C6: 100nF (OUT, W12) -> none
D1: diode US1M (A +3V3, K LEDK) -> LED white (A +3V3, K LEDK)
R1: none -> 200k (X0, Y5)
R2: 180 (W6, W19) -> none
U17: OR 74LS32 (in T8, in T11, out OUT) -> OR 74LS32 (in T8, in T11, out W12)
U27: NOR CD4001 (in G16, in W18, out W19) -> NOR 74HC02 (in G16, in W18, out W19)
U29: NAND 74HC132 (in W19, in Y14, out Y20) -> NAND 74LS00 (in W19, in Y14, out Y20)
........
> Assignment
All of the lines above must be returned exactly as they stand.

> Problem solution
C6: 100nF (OUT, W12) -> none
D1: diode US1M (A +3V3, K LEDK) -> LED white (A +3V3, K LEDK)
R1: none -> 200k (X0, Y5)
R2: 180 (W6, W19) -> none
U17: OR 74LS32 (in T8, in T11, out OUT) -> OR 74LS32 (in T8, in T11, out W12)
U27: NOR CD4001 (in G16, in W18, out W19) -> NOR 74HC02 (in G16, in W18, out W19)
U29: NAND 74HC132 (in W19, in Y14, out Y20) -> NAND 74LS00 (in W19, in Y14, out Y20)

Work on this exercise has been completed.